▶ _Your assignment_
Wherever the word "DGND" appears in the entries, copy the whole line.

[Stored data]

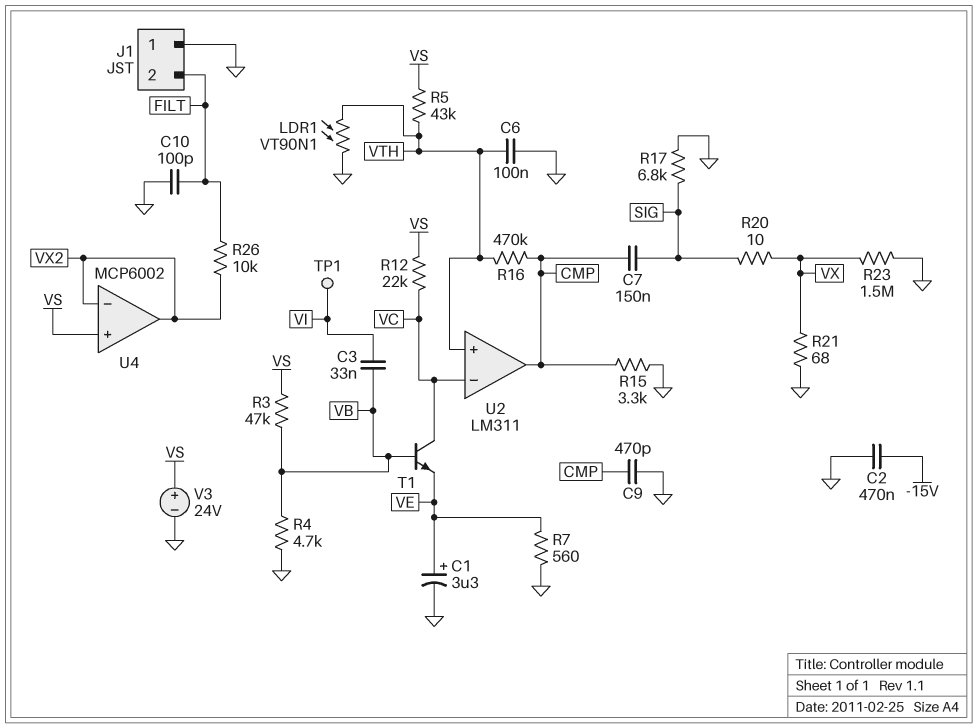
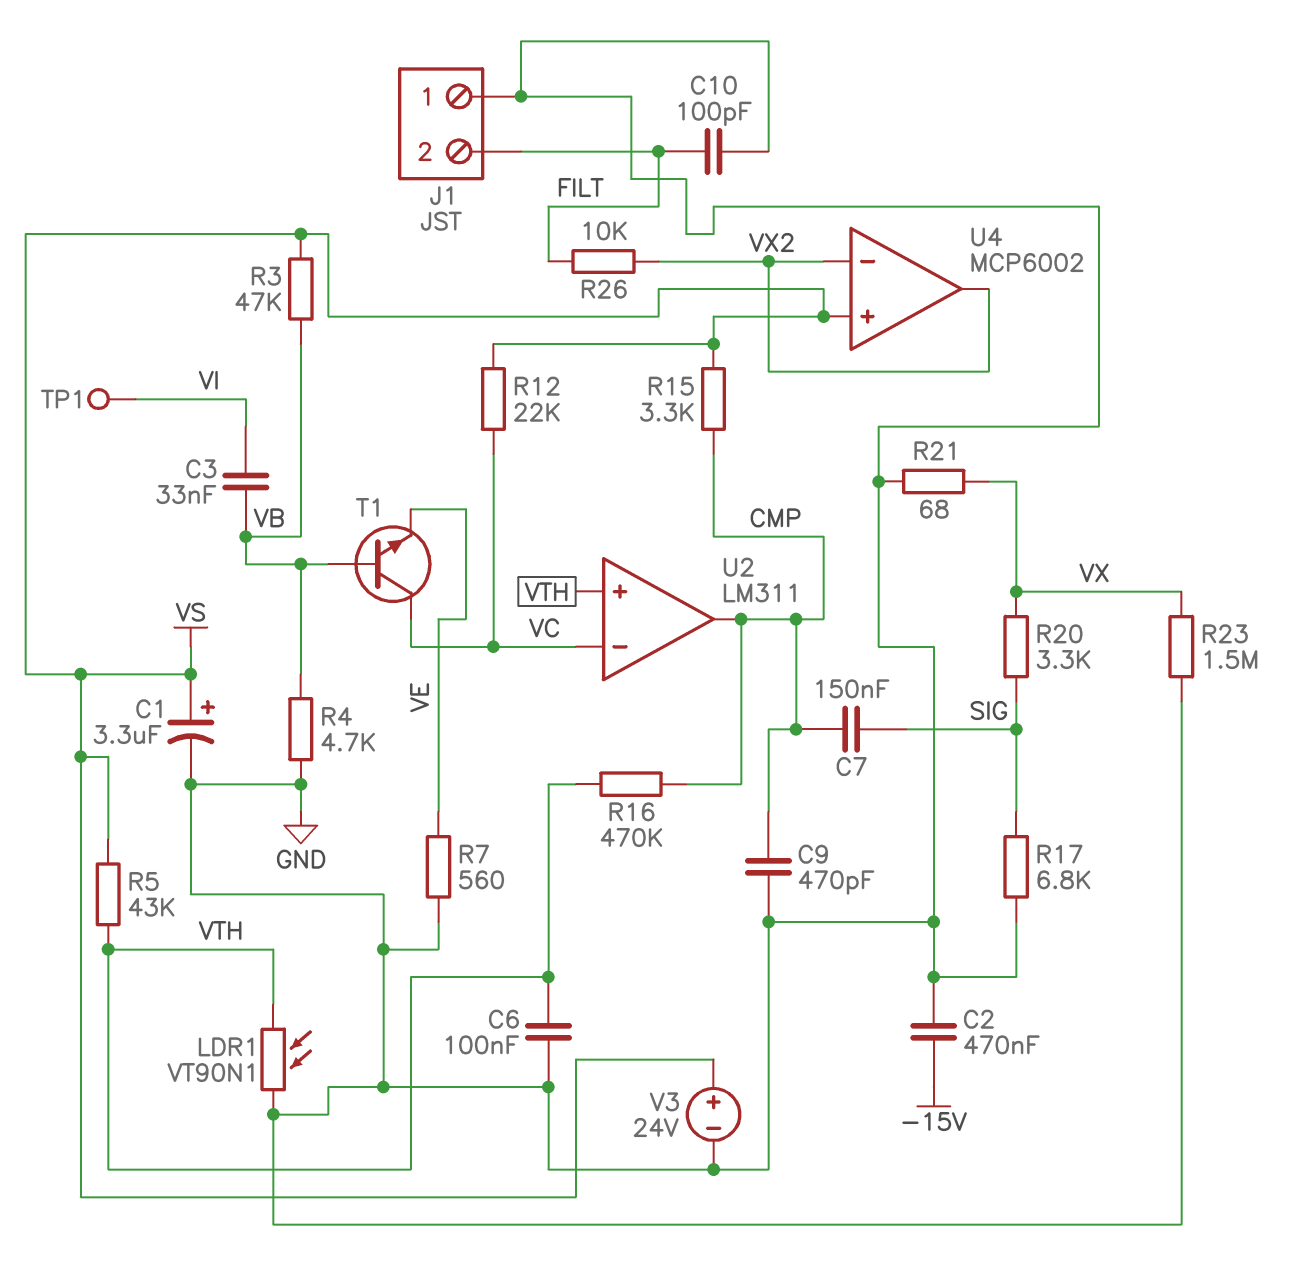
C1: 3.3uF (plus VE, minus GND) -> 3.3uF (plus VS, minus GND)
R15: 3.3k (CMP, GND) -> 3.3k (CMP, VS)
R20: 10 (SIG, VX) -> 3.3k (SIG, VX)

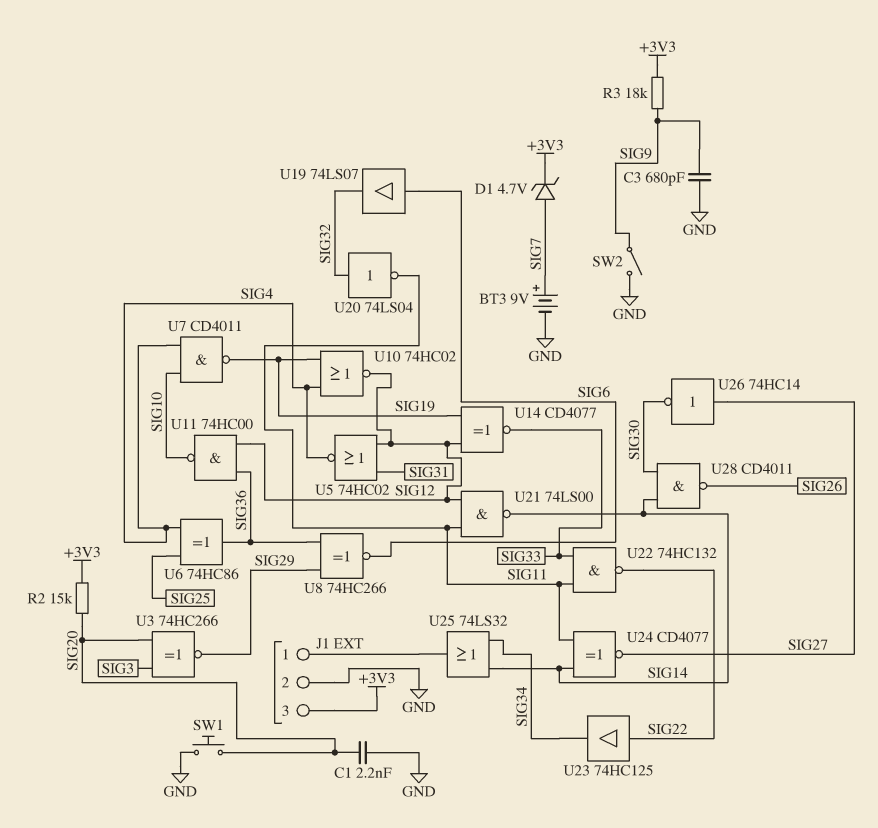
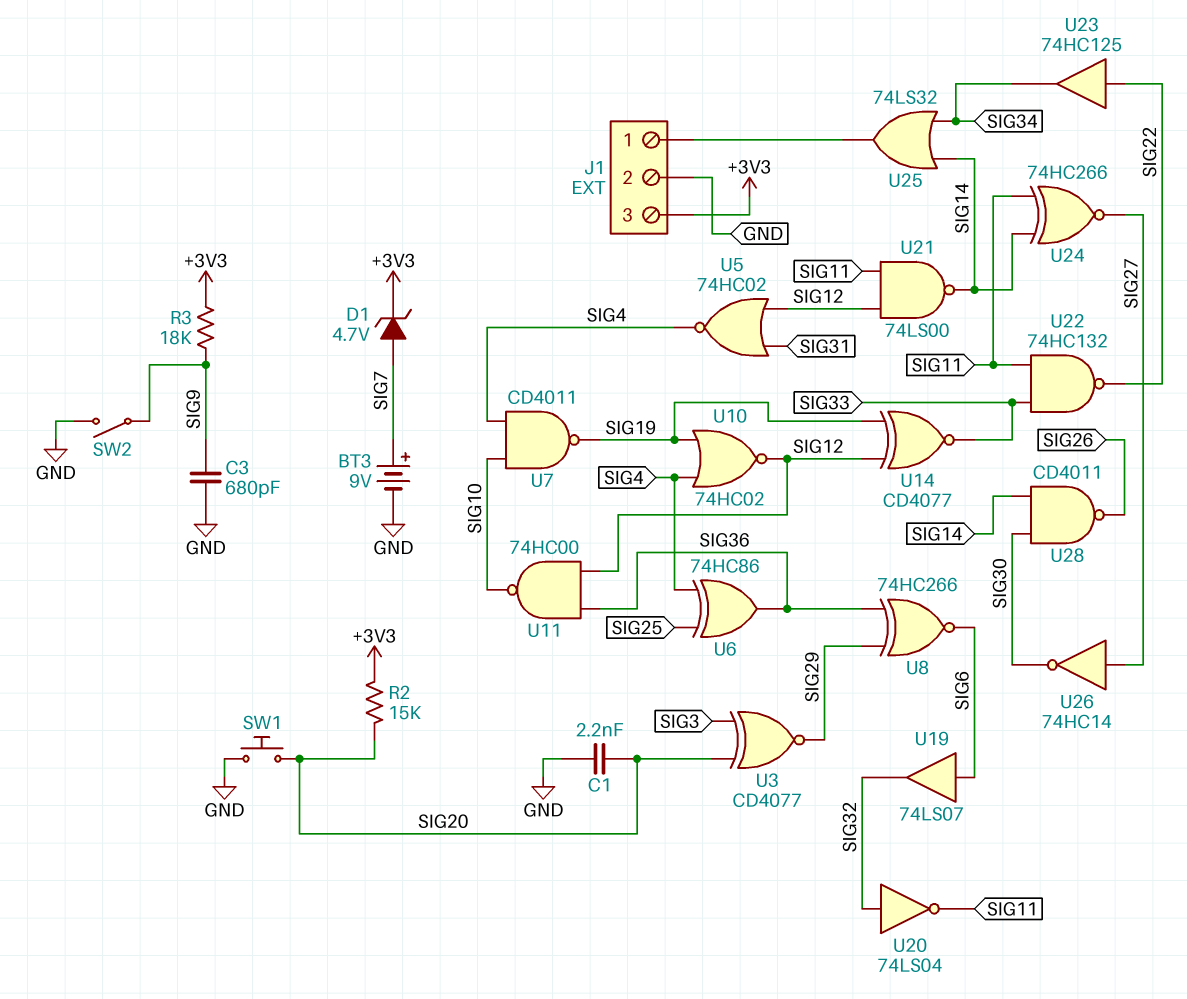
U3: XNOR 74HC266 (in SIG3, in SIG20, out SIG29) -> XNOR CD4077 (in SIG3, in SIG20, out SIG29)
U24: XNOR CD4077 (in SIG11, in SIG14, out SIG27) -> XNOR 74HC266 (in SIG11, in SIG14, out SIG27)

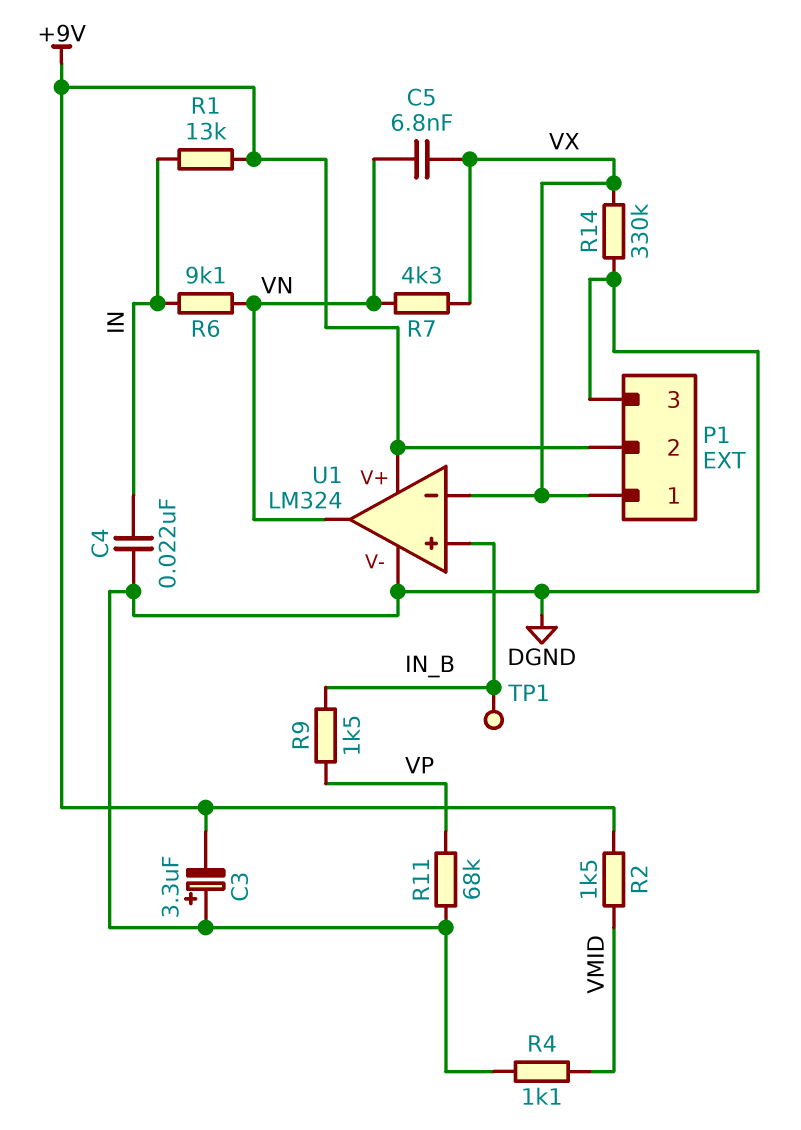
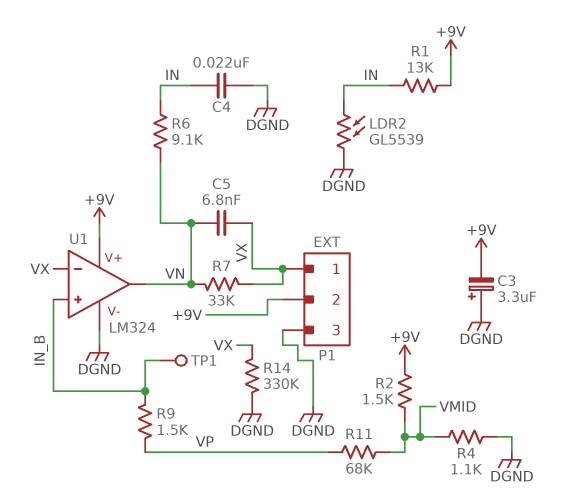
LDR2: none -> GL5539 (DGND, IN)
R7: 4.3k (VN, VX) -> 33k (VN, VX)
R11: 68k (DGND, VP) -> 68k (VMID, VP)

▶ _Response area_
LDR2: none -> GL5539 (DGND, IN)
R11: 68k (DGND, VP) -> 68k (VMID, VP)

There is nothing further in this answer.